• [Written task]
Please return every line of the listing below verbatim, from start to finish, but leave the pictures out of your answer.

++++

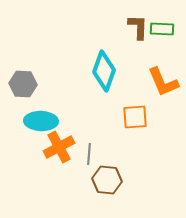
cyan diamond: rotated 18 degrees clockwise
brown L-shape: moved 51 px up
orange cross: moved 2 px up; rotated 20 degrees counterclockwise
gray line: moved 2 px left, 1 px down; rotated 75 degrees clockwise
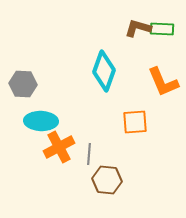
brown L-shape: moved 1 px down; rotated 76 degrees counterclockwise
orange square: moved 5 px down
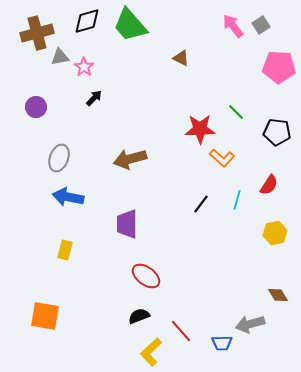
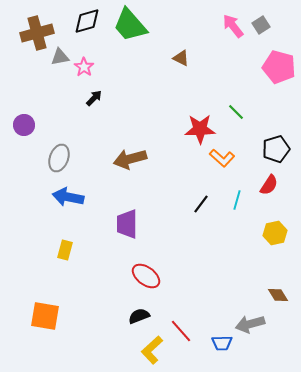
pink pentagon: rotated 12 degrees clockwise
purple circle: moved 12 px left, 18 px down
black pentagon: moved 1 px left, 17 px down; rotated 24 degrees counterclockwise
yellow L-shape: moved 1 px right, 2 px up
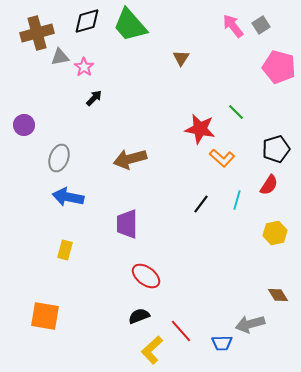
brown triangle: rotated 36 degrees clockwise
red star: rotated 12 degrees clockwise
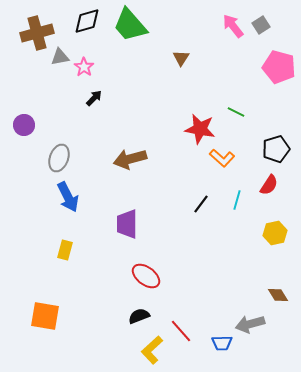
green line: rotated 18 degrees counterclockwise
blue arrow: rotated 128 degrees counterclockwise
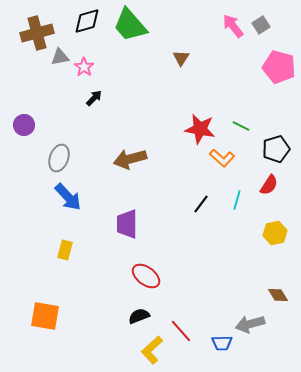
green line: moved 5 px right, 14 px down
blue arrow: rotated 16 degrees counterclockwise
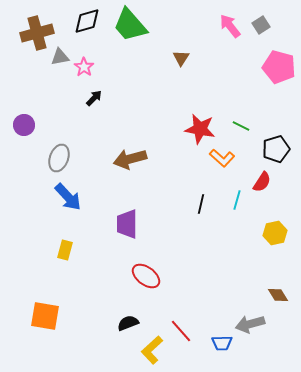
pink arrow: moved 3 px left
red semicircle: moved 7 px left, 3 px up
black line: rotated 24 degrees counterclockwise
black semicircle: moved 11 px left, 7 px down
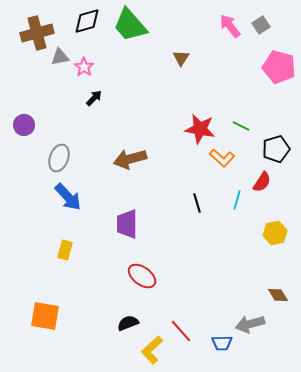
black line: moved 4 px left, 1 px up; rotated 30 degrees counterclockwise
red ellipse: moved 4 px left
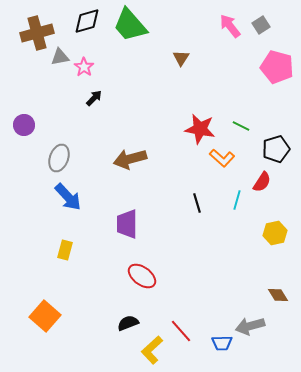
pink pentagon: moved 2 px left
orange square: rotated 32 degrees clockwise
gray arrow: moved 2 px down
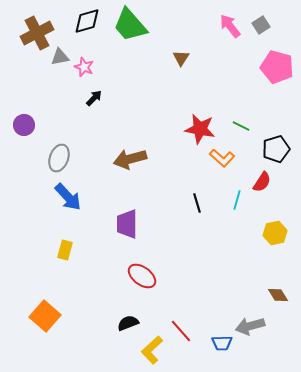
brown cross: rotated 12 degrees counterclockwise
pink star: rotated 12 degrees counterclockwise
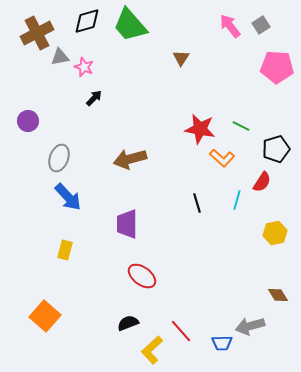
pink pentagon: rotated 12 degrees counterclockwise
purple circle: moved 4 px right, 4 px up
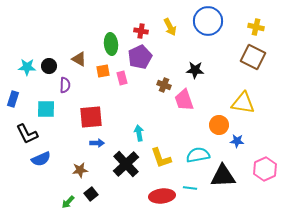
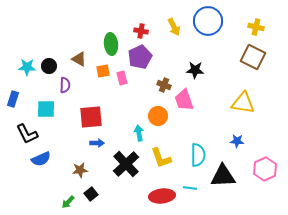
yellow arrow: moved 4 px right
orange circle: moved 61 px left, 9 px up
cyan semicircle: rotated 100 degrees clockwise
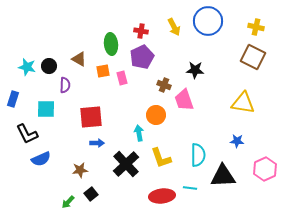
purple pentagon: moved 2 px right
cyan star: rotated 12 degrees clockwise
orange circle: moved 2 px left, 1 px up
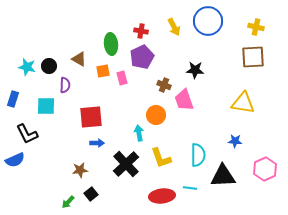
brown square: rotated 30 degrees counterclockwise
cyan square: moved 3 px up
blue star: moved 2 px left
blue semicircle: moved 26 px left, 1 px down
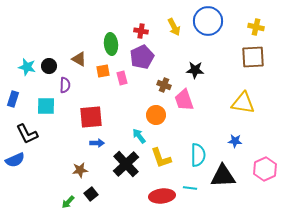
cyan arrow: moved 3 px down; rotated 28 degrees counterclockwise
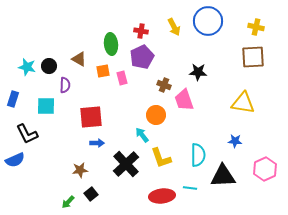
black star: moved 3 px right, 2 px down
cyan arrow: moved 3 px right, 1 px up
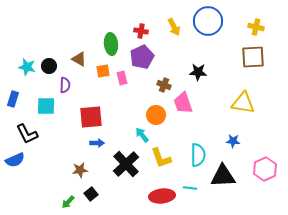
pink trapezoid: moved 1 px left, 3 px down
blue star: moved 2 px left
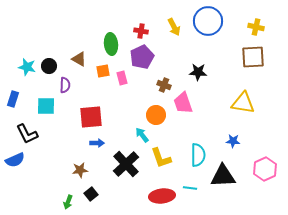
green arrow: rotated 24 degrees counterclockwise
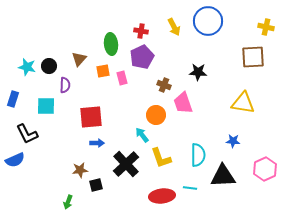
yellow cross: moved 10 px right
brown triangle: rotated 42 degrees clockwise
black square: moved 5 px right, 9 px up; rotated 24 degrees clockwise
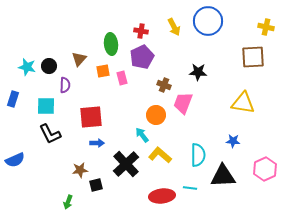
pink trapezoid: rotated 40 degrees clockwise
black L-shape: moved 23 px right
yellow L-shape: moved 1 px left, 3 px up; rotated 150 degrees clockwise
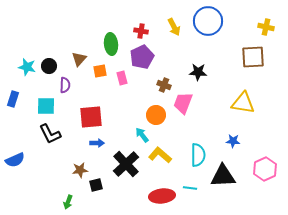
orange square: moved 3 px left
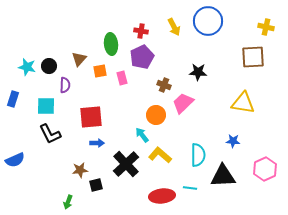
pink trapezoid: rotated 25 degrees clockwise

++++

• [Completed exercise]
cyan diamond: rotated 18 degrees clockwise
brown L-shape: moved 51 px up
orange cross: moved 2 px up; rotated 20 degrees counterclockwise
gray line: moved 2 px left, 1 px down; rotated 75 degrees clockwise
brown L-shape: moved 1 px down; rotated 76 degrees counterclockwise
orange square: moved 5 px down
pink pentagon: rotated 12 degrees clockwise
purple circle: moved 12 px left, 18 px down
black pentagon: moved 1 px left, 17 px down; rotated 24 degrees counterclockwise
yellow L-shape: moved 1 px right, 2 px up
brown triangle: rotated 36 degrees clockwise
red star: rotated 12 degrees clockwise
green line: rotated 18 degrees counterclockwise
blue arrow: rotated 128 degrees counterclockwise
green line: moved 5 px right, 14 px down
blue arrow: rotated 16 degrees counterclockwise
pink arrow: moved 3 px left
red semicircle: moved 7 px left, 3 px up
black line: rotated 24 degrees counterclockwise
black semicircle: moved 11 px left, 7 px down
black line: moved 4 px left, 1 px up; rotated 30 degrees counterclockwise
red ellipse: moved 4 px left
pink pentagon: moved 2 px left
orange square: rotated 32 degrees clockwise
gray arrow: moved 2 px down
brown cross: rotated 12 degrees counterclockwise
pink star: rotated 12 degrees counterclockwise
pink pentagon: rotated 12 degrees counterclockwise
purple circle: moved 4 px right, 4 px up
yellow arrow: moved 4 px right
orange circle: moved 61 px left, 9 px up
cyan semicircle: rotated 100 degrees clockwise
purple pentagon: moved 2 px right
cyan star: rotated 12 degrees clockwise
orange circle: moved 2 px left, 1 px up
brown square: rotated 30 degrees counterclockwise
cyan square: moved 3 px up
blue star: moved 2 px left
blue semicircle: moved 26 px left, 1 px down
cyan arrow: moved 3 px down; rotated 28 degrees counterclockwise
black star: moved 3 px right, 2 px down
cyan arrow: moved 3 px right, 1 px up
pink trapezoid: moved 1 px left, 3 px down
blue star: moved 2 px left
green arrow: rotated 24 degrees counterclockwise
yellow cross: moved 10 px right
brown triangle: rotated 42 degrees clockwise
black square: moved 5 px right, 9 px up; rotated 24 degrees clockwise
pink trapezoid: rotated 40 degrees clockwise
black L-shape: moved 23 px right
yellow L-shape: moved 1 px left, 3 px up; rotated 150 degrees clockwise
orange square: moved 3 px left
pink trapezoid: rotated 25 degrees clockwise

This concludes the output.